- Task details: Your answer must be an exact copy of the listing, with the images left out.

- Data section:
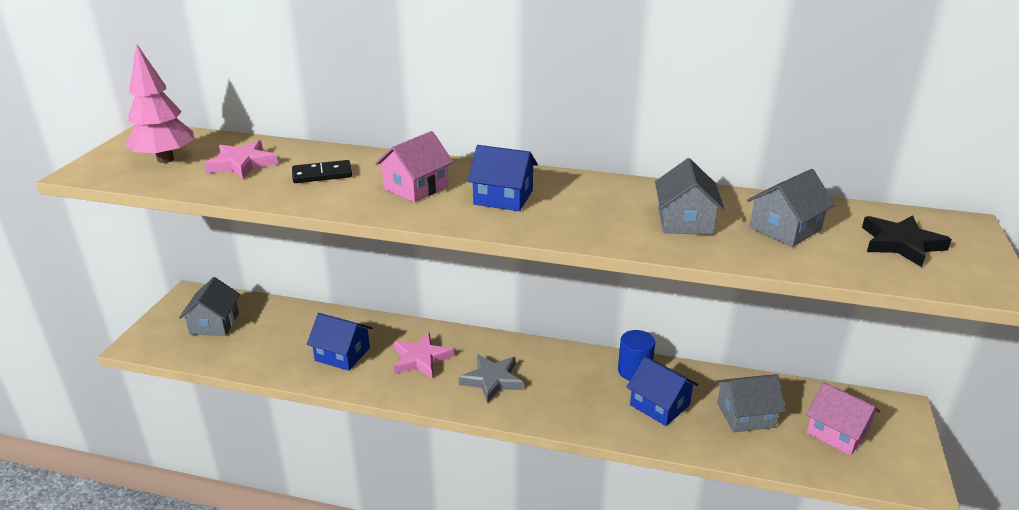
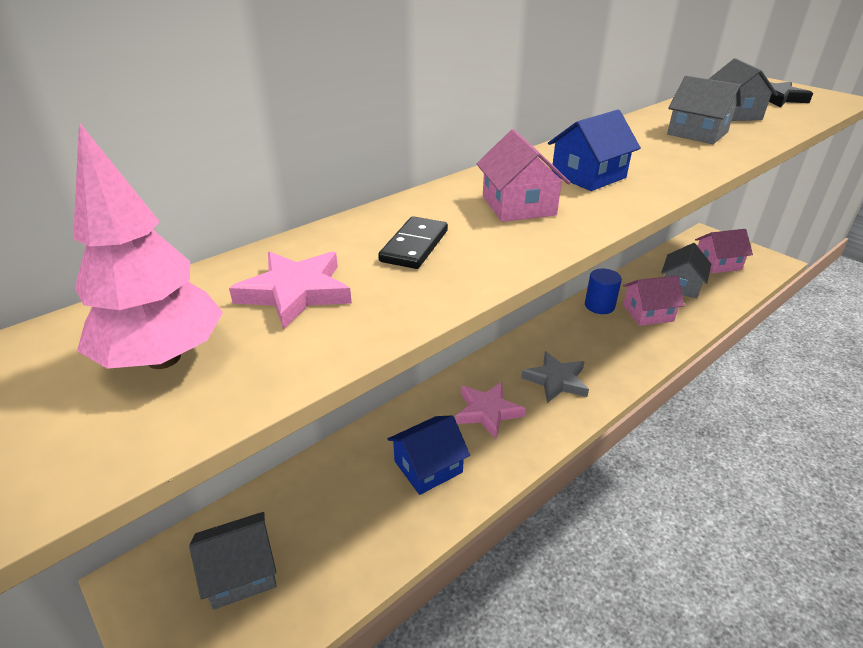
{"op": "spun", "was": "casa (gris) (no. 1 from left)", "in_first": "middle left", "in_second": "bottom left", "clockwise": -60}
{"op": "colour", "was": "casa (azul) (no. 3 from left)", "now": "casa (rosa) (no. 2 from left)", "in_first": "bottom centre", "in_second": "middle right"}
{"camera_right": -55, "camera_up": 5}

- Task result:
{"op": "spun", "was": "casa (gris) (no. 1 from left)", "in_first": "middle left", "in_second": "bottom left", "clockwise": -60}
{"op": "colour", "was": "casa (azul) (no. 3 from left)", "now": "casa (rosa) (no. 2 from left)", "in_first": "bottom centre", "in_second": "middle right"}
{"camera_right": -55, "camera_up": 5}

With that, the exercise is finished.